THE REQUEST
Gather every line in the entries below that contains the string "sord".

Entries from a collection:
— BEGIN —
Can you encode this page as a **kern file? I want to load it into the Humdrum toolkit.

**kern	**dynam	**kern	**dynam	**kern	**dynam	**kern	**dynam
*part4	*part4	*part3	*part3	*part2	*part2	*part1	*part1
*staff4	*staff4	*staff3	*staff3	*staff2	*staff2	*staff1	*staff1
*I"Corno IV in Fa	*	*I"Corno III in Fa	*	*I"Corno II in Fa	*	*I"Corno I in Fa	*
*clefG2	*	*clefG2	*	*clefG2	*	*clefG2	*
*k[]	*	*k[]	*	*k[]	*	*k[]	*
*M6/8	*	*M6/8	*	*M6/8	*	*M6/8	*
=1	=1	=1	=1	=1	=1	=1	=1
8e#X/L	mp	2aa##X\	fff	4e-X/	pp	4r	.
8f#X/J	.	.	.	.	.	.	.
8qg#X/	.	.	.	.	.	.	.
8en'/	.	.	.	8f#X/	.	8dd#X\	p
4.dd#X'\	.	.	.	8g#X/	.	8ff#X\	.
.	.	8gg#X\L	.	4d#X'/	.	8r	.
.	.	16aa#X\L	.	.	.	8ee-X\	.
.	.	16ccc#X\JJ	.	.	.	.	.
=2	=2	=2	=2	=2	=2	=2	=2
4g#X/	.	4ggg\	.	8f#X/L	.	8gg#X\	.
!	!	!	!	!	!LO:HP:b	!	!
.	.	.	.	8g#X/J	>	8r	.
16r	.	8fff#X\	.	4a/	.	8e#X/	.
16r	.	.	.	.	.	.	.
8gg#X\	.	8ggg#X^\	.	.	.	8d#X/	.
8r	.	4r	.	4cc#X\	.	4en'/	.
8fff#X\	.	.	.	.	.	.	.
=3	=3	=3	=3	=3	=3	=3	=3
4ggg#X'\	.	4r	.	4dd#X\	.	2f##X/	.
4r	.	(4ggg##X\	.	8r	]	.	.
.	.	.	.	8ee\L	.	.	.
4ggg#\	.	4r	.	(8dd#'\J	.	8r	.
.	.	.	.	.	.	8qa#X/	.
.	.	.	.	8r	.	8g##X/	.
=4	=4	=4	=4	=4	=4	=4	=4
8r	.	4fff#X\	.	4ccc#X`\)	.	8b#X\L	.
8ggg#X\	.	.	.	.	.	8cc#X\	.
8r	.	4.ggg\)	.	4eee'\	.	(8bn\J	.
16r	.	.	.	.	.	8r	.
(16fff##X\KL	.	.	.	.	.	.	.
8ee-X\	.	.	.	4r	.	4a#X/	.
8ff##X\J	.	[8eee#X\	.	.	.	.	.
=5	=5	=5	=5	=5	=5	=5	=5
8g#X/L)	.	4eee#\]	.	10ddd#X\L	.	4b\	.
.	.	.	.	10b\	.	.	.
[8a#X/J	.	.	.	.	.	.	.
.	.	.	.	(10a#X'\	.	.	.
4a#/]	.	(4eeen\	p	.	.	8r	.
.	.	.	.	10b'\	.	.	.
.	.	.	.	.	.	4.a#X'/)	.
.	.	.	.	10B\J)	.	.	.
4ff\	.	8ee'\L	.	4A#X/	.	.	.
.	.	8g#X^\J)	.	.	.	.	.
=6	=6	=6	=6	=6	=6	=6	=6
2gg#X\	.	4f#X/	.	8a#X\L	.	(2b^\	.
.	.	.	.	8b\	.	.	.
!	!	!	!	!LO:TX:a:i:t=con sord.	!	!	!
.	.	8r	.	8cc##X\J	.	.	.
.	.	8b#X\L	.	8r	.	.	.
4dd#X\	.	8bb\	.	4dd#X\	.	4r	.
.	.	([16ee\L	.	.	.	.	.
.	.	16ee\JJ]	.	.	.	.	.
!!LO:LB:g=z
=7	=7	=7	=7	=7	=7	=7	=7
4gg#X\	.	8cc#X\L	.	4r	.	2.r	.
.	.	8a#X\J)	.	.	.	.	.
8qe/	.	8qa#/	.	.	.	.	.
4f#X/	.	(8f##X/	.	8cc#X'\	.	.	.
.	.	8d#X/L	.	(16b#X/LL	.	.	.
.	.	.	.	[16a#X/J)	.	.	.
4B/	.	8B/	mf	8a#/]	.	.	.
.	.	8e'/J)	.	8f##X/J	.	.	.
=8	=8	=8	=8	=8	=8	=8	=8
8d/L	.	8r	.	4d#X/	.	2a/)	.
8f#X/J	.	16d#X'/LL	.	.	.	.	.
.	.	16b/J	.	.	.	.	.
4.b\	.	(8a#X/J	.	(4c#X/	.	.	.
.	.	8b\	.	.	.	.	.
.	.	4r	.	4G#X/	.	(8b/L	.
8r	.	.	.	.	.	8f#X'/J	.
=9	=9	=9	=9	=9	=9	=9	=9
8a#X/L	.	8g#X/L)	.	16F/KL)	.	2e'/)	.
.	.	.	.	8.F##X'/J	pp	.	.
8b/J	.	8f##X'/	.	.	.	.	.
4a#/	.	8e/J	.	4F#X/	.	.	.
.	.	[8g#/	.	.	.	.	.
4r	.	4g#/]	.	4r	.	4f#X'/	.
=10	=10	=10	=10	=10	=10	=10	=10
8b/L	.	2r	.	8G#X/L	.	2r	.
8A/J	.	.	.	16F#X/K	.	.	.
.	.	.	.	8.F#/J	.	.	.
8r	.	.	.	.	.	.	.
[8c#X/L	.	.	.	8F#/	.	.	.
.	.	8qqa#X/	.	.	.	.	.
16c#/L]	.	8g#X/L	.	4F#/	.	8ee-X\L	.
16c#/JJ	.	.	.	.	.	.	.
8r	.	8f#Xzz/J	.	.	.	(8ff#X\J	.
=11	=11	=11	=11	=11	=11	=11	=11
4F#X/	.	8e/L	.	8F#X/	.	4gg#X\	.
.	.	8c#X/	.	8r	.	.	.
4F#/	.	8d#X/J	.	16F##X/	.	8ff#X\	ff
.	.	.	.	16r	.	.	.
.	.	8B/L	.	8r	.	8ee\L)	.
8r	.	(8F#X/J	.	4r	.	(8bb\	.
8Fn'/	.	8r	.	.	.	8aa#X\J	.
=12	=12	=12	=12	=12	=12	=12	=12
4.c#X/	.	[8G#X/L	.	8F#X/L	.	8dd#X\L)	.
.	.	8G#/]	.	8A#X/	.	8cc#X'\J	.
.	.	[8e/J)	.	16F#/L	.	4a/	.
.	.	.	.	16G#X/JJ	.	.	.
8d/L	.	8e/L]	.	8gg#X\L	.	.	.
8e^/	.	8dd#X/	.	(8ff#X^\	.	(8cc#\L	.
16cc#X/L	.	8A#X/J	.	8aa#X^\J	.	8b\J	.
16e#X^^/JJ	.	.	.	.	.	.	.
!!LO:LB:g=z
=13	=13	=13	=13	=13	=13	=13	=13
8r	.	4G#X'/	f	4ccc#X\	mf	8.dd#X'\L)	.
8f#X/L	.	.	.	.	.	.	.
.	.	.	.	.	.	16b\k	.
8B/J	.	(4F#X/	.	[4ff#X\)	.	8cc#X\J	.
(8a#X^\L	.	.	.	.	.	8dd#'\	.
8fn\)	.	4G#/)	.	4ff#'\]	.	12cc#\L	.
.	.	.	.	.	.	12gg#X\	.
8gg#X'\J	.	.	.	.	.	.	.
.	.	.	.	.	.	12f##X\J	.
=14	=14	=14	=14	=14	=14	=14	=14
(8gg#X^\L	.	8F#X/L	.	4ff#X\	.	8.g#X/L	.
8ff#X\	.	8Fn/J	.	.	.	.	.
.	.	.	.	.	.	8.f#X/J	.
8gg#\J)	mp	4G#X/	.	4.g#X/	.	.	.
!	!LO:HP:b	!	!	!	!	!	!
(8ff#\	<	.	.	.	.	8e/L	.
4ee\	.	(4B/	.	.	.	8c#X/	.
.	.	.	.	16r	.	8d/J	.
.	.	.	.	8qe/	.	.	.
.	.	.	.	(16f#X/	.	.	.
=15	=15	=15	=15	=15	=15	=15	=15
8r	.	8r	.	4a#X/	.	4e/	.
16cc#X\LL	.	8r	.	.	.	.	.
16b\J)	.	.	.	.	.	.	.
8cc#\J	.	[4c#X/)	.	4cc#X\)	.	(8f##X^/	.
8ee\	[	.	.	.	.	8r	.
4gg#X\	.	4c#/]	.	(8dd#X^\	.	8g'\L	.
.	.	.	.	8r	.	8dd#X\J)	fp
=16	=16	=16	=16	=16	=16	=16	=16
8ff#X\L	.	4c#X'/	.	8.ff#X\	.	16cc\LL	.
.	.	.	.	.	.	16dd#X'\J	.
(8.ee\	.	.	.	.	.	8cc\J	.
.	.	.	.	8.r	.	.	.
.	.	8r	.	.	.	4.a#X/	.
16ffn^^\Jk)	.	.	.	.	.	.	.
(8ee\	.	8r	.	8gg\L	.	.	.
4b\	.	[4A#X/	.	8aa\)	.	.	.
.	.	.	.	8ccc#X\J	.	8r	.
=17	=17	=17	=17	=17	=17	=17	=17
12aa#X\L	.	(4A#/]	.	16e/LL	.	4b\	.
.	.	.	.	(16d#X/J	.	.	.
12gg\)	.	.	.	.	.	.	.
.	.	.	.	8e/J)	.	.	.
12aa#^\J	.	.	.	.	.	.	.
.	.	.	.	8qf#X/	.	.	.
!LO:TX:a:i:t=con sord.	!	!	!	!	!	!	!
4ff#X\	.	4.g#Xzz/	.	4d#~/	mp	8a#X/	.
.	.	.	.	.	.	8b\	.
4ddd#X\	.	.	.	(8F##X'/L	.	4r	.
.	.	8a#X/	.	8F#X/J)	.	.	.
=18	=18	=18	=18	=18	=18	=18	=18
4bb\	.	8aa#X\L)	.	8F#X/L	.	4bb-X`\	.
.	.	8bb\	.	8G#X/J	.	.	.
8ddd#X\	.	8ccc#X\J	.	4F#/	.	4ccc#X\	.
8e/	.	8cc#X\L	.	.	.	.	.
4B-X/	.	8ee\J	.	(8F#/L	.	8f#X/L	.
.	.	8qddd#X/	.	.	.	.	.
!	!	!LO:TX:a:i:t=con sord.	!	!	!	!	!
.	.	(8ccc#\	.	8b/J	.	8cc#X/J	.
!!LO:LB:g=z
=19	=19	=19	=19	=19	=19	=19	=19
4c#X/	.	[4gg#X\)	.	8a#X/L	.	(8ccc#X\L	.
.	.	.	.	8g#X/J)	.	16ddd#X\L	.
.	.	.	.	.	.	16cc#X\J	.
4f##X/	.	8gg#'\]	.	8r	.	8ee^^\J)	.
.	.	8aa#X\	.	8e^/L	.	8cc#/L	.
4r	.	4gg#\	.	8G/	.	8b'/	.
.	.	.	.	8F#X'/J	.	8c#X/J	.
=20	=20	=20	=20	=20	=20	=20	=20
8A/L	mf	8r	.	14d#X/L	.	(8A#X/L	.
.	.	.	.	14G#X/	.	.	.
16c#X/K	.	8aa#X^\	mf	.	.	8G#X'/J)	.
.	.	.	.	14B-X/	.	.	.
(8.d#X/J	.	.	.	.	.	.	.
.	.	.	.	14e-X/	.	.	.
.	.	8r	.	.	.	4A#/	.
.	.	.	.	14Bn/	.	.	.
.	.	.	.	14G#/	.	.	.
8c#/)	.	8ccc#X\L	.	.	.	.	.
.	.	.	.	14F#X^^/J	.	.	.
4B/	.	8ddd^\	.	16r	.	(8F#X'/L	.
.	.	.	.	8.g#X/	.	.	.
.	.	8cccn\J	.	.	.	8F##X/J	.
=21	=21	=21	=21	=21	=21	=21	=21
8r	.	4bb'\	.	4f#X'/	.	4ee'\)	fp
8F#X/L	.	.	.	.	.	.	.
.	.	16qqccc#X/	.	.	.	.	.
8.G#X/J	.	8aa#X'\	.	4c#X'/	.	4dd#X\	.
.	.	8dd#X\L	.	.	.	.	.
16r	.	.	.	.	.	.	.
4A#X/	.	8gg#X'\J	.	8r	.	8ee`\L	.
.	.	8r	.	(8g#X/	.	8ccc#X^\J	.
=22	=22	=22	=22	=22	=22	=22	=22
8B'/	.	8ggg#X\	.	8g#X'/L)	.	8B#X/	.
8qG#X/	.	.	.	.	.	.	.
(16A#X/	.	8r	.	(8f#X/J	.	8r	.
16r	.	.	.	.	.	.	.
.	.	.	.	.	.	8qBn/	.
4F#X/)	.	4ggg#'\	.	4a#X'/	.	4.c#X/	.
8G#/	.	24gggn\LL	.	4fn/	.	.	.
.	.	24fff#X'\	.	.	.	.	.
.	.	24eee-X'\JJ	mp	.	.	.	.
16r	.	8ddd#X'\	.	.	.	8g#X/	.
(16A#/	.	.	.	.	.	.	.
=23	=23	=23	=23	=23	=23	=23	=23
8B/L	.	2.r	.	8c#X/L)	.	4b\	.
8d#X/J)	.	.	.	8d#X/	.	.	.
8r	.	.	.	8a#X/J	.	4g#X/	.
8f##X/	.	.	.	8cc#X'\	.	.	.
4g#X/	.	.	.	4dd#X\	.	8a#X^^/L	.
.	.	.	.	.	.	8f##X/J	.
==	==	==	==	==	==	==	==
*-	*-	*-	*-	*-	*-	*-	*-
— END —
OUTPUT OF THE EXERCISE
!	!	!	!	!LO:TX:a:i:t=con sord.	!	!	!
!LO:TX:a:i:t=con sord.	!	!	!	!	!	!	!
!	!	!LO:TX:a:i:t=con sord.	!	!	!	!	!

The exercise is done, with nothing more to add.